| Work instructions |
Please set down, word for word, each line from the one containing "black cake: 5 -> 6" through the final line of the records below, both included, and nothing else.

| Exercise data |

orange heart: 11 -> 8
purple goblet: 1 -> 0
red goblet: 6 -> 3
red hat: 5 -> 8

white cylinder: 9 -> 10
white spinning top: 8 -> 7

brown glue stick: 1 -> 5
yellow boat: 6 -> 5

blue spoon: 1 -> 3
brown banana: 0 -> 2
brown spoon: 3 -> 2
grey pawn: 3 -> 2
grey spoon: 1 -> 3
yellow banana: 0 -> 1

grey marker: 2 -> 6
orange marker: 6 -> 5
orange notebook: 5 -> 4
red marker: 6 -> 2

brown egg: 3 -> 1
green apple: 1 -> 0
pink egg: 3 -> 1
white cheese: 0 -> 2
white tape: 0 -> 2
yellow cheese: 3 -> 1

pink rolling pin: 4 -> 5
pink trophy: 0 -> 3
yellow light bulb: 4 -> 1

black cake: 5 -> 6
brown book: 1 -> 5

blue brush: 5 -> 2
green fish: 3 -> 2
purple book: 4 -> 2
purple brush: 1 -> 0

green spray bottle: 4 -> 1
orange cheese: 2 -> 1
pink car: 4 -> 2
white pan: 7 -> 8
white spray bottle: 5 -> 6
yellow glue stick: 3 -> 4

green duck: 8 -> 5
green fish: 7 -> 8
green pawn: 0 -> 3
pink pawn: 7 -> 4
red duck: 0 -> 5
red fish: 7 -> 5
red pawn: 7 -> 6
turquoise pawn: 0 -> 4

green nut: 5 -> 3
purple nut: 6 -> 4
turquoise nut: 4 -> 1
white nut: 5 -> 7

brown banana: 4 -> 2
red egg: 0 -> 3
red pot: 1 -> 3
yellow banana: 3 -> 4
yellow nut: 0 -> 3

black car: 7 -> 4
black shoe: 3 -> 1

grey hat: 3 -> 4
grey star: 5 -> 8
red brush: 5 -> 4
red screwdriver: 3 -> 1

| Worked solution |
black cake: 5 -> 6
brown book: 1 -> 5

blue brush: 5 -> 2
green fish: 3 -> 2
purple book: 4 -> 2
purple brush: 1 -> 0

green spray bottle: 4 -> 1
orange cheese: 2 -> 1
pink car: 4 -> 2
white pan: 7 -> 8
white spray bottle: 5 -> 6
yellow glue stick: 3 -> 4

green duck: 8 -> 5
green fish: 7 -> 8
green pawn: 0 -> 3
pink pawn: 7 -> 4
red duck: 0 -> 5
red fish: 7 -> 5
red pawn: 7 -> 6
turquoise pawn: 0 -> 4

green nut: 5 -> 3
purple nut: 6 -> 4
turquoise nut: 4 -> 1
white nut: 5 -> 7

brown banana: 4 -> 2
red egg: 0 -> 3
red pot: 1 -> 3
yellow banana: 3 -> 4
yellow nut: 0 -> 3

black car: 7 -> 4
black shoe: 3 -> 1

grey hat: 3 -> 4
grey star: 5 -> 8
red brush: 5 -> 4
red screwdriver: 3 -> 1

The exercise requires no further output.